_Task objective_
The entries below hold a line with "white egg: 15 -> 14" and a line with "pink marker: 0 -> 2". Return those lines and all that lie between them, exactly and only.

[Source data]
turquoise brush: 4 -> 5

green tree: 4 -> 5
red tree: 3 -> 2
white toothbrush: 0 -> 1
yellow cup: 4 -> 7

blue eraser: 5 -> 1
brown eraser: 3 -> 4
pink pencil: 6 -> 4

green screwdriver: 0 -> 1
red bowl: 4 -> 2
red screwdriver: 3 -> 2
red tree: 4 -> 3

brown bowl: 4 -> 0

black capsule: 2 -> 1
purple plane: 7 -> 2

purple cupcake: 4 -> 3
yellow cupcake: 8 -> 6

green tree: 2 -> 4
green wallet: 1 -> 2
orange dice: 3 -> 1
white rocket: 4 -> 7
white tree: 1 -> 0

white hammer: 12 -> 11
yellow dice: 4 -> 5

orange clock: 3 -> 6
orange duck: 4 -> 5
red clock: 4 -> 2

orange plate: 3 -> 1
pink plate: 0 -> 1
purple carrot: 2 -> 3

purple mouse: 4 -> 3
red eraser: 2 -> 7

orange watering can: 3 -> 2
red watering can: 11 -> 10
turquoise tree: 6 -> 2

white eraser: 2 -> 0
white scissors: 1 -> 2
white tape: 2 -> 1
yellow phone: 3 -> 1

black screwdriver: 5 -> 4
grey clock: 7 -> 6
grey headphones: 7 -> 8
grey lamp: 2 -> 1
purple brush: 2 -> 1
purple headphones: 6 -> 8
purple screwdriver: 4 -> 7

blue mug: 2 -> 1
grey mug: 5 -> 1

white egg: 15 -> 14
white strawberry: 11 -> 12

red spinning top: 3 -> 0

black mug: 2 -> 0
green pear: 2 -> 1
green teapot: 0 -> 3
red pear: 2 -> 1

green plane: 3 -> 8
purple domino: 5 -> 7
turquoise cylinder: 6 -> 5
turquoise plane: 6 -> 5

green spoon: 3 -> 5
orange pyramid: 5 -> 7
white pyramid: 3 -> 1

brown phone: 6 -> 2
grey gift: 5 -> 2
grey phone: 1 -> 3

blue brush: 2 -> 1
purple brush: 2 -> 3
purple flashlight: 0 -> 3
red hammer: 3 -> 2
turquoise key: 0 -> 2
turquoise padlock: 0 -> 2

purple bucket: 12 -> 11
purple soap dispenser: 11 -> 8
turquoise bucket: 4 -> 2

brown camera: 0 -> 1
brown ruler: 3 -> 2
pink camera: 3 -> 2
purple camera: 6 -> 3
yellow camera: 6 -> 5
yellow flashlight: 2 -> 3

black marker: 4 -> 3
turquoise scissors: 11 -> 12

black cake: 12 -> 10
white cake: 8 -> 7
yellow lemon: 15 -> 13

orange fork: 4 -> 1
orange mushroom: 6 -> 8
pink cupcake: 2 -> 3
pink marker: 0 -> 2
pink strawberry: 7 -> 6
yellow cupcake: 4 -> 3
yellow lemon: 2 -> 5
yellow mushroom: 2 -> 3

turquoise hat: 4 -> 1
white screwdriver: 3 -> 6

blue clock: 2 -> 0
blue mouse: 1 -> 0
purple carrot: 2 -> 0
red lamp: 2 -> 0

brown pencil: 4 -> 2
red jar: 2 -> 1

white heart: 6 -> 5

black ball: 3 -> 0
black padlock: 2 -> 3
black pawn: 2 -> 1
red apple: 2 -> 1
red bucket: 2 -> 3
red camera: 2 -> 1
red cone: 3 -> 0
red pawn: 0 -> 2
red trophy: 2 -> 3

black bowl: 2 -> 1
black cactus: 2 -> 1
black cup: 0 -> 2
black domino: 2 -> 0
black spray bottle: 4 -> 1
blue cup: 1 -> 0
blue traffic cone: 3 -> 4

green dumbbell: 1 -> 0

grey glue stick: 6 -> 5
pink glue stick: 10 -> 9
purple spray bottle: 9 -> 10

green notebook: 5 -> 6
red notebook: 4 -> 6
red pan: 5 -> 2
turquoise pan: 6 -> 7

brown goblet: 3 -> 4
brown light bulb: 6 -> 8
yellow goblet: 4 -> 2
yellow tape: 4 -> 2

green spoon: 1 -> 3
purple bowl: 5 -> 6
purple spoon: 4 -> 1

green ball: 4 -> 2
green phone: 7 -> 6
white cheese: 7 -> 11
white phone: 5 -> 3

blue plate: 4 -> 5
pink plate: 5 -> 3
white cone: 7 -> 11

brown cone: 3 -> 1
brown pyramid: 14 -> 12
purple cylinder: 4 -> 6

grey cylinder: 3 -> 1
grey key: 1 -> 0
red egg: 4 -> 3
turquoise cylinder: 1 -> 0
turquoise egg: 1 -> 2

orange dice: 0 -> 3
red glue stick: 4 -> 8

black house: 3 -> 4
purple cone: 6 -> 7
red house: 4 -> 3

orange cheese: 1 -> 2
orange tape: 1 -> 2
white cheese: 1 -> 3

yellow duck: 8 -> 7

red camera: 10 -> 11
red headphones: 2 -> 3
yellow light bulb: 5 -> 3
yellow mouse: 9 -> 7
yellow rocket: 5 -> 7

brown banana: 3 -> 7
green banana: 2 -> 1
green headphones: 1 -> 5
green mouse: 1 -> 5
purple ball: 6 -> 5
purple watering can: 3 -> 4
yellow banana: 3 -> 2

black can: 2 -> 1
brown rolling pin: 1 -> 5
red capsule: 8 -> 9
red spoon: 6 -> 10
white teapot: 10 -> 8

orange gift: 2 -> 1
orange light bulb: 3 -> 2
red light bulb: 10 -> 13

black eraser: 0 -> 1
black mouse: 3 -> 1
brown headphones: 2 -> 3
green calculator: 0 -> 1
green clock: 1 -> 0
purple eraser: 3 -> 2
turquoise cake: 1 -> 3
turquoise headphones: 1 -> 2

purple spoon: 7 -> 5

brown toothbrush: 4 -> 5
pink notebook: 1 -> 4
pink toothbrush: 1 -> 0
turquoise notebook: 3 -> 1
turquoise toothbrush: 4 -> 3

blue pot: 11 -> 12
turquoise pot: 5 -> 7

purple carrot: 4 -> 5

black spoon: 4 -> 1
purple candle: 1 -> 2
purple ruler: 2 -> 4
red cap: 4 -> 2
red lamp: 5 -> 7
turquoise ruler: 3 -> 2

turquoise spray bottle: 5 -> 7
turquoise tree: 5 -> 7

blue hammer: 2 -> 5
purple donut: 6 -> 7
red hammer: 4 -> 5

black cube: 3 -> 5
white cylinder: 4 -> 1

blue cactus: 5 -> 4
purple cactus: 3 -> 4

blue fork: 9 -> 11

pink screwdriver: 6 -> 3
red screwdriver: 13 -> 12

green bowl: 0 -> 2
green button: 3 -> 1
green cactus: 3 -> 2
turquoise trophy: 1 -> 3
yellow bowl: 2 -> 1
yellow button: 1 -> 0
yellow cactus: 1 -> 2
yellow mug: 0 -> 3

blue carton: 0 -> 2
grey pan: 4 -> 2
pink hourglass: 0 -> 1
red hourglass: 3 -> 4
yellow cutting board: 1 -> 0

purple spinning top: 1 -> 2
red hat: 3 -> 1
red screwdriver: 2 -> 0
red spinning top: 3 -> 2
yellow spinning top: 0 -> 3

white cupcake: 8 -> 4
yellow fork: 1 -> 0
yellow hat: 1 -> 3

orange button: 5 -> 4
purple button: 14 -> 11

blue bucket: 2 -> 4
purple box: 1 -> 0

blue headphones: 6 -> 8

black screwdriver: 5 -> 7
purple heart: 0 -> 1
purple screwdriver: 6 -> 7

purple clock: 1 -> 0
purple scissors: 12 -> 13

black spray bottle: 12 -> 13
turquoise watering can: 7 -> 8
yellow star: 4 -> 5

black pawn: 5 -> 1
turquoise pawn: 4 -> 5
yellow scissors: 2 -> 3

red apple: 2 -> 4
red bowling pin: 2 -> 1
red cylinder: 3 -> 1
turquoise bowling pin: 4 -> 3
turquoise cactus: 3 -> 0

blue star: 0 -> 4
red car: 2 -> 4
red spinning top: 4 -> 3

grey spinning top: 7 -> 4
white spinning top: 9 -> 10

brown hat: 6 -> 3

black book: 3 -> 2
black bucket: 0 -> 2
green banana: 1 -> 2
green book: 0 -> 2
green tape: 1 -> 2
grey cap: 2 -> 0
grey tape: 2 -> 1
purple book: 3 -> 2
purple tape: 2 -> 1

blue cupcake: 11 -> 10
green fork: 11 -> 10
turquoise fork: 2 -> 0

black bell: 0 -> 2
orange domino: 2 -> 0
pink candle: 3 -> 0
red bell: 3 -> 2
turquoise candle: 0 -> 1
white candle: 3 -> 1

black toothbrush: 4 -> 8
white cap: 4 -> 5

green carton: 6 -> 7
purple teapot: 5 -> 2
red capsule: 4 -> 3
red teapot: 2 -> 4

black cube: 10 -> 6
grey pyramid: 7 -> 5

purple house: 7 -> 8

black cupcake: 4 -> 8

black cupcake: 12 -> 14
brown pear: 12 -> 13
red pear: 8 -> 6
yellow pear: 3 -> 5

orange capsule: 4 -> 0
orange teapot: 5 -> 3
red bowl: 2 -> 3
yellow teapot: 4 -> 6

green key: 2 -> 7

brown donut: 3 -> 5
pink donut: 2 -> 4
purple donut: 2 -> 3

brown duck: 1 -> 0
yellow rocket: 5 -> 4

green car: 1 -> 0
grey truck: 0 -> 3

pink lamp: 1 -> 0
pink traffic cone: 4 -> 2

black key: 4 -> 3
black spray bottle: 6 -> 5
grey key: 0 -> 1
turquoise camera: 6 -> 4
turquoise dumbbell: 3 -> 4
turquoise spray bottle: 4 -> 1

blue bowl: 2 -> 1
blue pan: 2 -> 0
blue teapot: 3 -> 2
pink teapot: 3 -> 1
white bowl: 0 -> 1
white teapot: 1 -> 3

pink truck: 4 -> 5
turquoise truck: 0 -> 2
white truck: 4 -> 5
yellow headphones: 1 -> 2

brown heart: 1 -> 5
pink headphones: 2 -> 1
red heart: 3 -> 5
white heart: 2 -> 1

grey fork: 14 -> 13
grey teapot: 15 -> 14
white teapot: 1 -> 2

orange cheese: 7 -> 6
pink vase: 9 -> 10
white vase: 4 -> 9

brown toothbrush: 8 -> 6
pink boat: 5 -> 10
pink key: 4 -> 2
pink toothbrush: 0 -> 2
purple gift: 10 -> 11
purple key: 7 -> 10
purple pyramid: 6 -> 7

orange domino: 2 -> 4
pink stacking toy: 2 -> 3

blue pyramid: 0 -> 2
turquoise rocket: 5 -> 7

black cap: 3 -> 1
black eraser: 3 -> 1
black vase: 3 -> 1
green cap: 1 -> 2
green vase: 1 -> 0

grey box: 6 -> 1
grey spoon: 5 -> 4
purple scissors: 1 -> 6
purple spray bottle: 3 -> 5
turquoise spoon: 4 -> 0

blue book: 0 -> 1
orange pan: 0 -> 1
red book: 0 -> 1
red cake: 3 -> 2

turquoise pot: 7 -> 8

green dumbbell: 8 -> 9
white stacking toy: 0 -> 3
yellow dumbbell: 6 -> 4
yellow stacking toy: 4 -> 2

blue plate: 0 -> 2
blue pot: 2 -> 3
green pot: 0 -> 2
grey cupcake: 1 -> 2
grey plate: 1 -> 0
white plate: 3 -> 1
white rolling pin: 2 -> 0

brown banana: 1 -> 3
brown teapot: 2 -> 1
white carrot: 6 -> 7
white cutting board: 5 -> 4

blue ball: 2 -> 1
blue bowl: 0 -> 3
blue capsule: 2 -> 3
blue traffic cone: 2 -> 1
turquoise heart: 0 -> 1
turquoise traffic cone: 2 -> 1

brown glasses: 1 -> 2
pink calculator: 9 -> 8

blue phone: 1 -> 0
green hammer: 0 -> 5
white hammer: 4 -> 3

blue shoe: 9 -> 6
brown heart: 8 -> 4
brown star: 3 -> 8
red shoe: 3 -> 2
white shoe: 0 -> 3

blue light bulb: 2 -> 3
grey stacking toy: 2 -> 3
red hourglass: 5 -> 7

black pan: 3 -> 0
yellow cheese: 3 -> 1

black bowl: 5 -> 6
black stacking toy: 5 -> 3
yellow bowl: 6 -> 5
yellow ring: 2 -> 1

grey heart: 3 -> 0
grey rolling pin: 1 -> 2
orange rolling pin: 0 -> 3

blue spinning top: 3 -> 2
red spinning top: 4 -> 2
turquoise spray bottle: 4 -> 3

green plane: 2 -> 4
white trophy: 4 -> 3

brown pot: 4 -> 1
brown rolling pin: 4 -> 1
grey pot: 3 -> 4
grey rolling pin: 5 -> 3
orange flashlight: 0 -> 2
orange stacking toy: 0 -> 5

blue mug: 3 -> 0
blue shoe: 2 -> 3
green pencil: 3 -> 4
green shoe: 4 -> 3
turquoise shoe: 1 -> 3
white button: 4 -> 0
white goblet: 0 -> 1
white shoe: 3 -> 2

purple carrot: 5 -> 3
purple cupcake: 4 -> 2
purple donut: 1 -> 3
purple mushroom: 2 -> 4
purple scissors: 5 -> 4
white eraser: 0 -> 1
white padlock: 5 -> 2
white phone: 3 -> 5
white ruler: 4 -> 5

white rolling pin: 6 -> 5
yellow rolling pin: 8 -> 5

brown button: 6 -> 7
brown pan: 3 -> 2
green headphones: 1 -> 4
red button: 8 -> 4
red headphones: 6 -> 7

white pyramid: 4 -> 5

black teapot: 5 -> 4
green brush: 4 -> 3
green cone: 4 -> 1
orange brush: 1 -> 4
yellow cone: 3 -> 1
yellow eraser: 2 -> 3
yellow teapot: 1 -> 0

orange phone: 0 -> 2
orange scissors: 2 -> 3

_Written solution_
white egg: 15 -> 14
white strawberry: 11 -> 12

red spinning top: 3 -> 0

black mug: 2 -> 0
green pear: 2 -> 1
green teapot: 0 -> 3
red pear: 2 -> 1

green plane: 3 -> 8
purple domino: 5 -> 7
turquoise cylinder: 6 -> 5
turquoise plane: 6 -> 5

green spoon: 3 -> 5
orange pyramid: 5 -> 7
white pyramid: 3 -> 1

brown phone: 6 -> 2
grey gift: 5 -> 2
grey phone: 1 -> 3

blue brush: 2 -> 1
purple brush: 2 -> 3
purple flashlight: 0 -> 3
red hammer: 3 -> 2
turquoise key: 0 -> 2
turquoise padlock: 0 -> 2

purple bucket: 12 -> 11
purple soap dispenser: 11 -> 8
turquoise bucket: 4 -> 2

brown camera: 0 -> 1
brown ruler: 3 -> 2
pink camera: 3 -> 2
purple camera: 6 -> 3
yellow camera: 6 -> 5
yellow flashlight: 2 -> 3

black marker: 4 -> 3
turquoise scissors: 11 -> 12

black cake: 12 -> 10
white cake: 8 -> 7
yellow lemon: 15 -> 13

orange fork: 4 -> 1
orange mushroom: 6 -> 8
pink cupcake: 2 -> 3
pink marker: 0 -> 2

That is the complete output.